▶ _EXERCISE REQUIREMENTS_
Starting at the line that holds "relocated | yellow" and stopping at the line that holds "camera: 170 degrees left, 5 degrees down", restate the records below word for word, with both of those lines included.

▶ _INFORMATION PROVIDED_

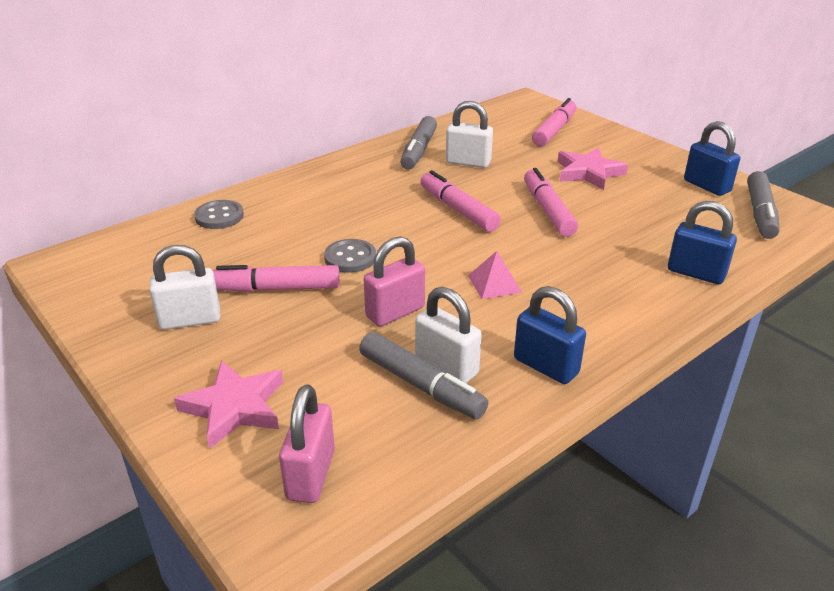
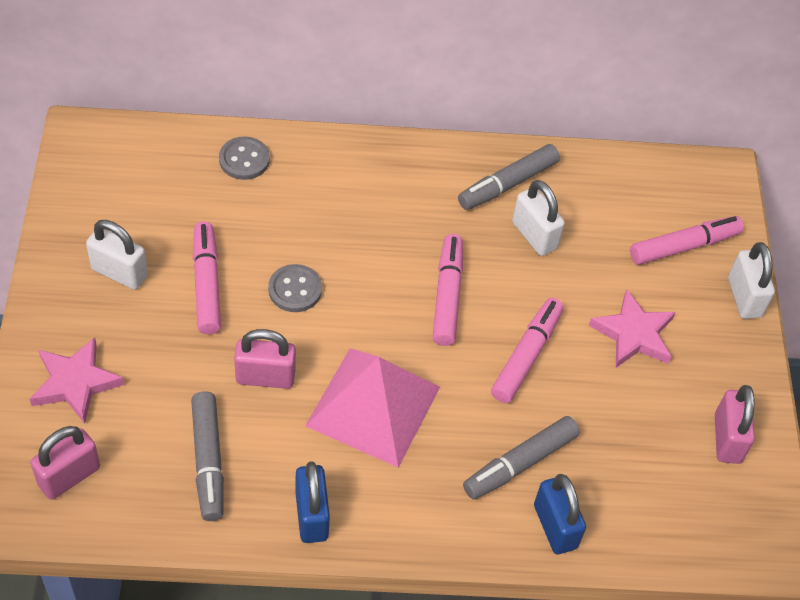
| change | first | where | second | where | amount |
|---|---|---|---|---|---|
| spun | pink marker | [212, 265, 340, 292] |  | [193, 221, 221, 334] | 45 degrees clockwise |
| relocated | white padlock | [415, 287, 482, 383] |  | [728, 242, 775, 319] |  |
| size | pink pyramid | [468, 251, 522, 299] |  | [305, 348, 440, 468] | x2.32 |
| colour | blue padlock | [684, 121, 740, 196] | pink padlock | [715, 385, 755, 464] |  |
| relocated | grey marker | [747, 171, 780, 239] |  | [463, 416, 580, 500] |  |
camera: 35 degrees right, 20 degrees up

==

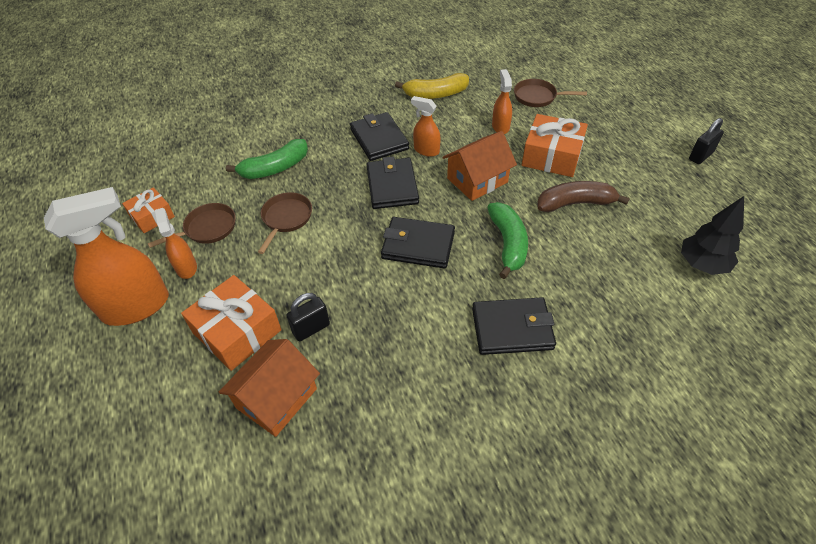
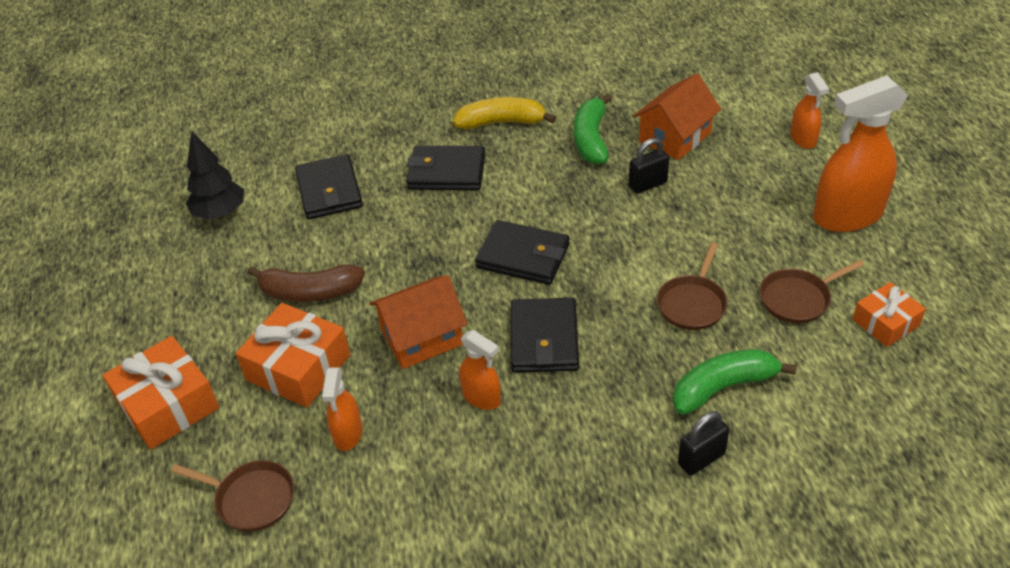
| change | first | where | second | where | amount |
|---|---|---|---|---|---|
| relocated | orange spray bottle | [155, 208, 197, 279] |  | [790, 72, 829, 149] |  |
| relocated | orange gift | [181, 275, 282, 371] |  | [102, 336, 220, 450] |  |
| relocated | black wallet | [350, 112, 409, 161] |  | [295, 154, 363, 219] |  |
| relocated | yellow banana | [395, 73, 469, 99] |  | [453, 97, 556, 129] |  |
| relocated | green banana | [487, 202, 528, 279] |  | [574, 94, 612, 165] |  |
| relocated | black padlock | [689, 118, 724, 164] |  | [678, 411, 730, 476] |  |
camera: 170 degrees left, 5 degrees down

▶ _SOLUTION TO THE EXERCISE_
| relocated | yellow banana | [395, 73, 469, 99] |  | [453, 97, 556, 129] |  |
| relocated | green banana | [487, 202, 528, 279] |  | [574, 94, 612, 165] |  |
| relocated | black padlock | [689, 118, 724, 164] |  | [678, 411, 730, 476] |  |
camera: 170 degrees left, 5 degrees down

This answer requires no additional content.